Task prompt: Find every line in the records below that holds the word "cupcake", and copy each one.
#### Records supplied ####
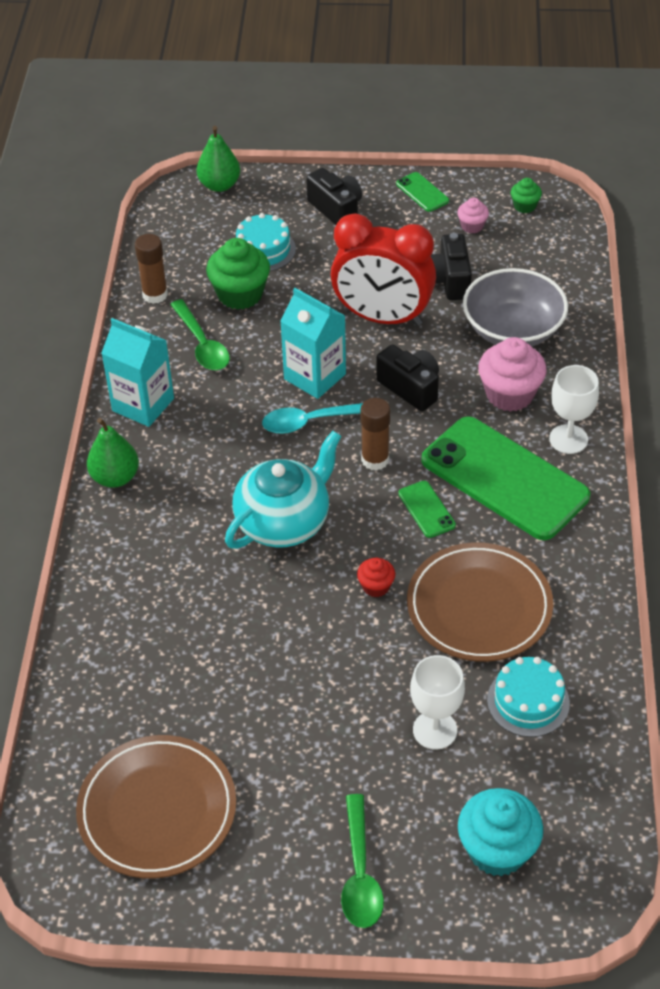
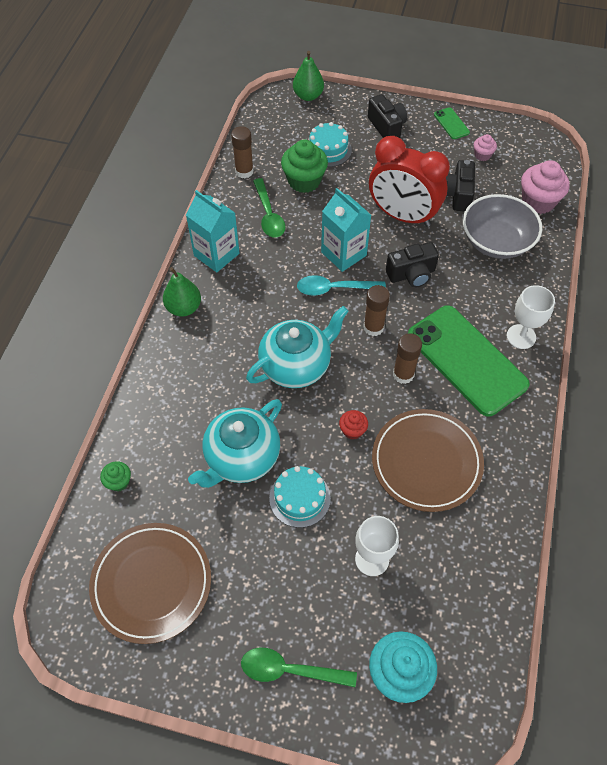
camera: 10 degrees right, 10 degrees up
(238, 643) = (241, 457): none -> turquoise teapot
(360, 873) = (290, 670): green spoon -> green spoon turned 90 degrees clockwise
(411, 388) = (411, 274): black camera -> black camera turned 105 degrees clockwise
(426, 509) = (403, 374): green phone -> brown glue stick
(509, 394) = (484, 292): pink cupcake -> pink cupcake (538, 201)
(524, 206) = (524, 146): green cupcake -> green cupcake (119, 482)
(528, 701) = (448, 549): turquoise cake -> turquoise cake (299, 498)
####
Solution:
(509, 394) = (484, 292): pink cupcake -> pink cupcake (538, 201)
(524, 206) = (524, 146): green cupcake -> green cupcake (119, 482)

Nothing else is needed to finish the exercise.